### SHORT EXERCISE
Rename every "cyan" in the entries below to "teal", leaving all other text unchanged. Leave the pictures out of your answer.
-*-
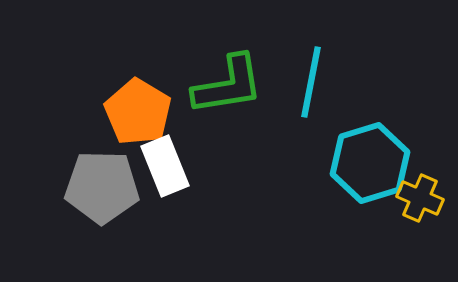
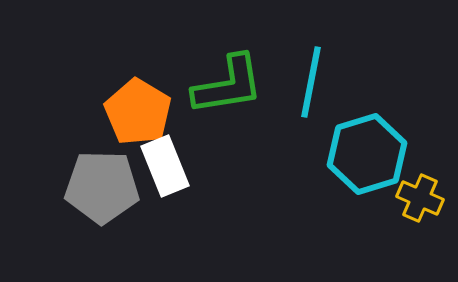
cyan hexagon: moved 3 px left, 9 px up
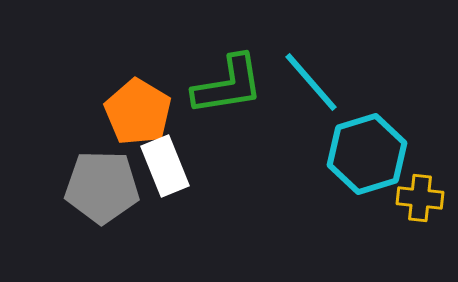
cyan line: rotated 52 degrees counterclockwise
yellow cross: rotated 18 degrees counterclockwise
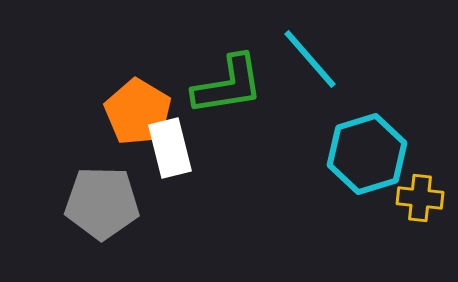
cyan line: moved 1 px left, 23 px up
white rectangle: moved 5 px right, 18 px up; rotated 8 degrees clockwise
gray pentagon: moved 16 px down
-*-
### ANSWER IN FULL
teal hexagon: moved 3 px left, 9 px up
teal line: rotated 52 degrees counterclockwise
yellow cross: rotated 18 degrees counterclockwise
teal line: moved 1 px left, 23 px up
white rectangle: moved 5 px right, 18 px up; rotated 8 degrees clockwise
gray pentagon: moved 16 px down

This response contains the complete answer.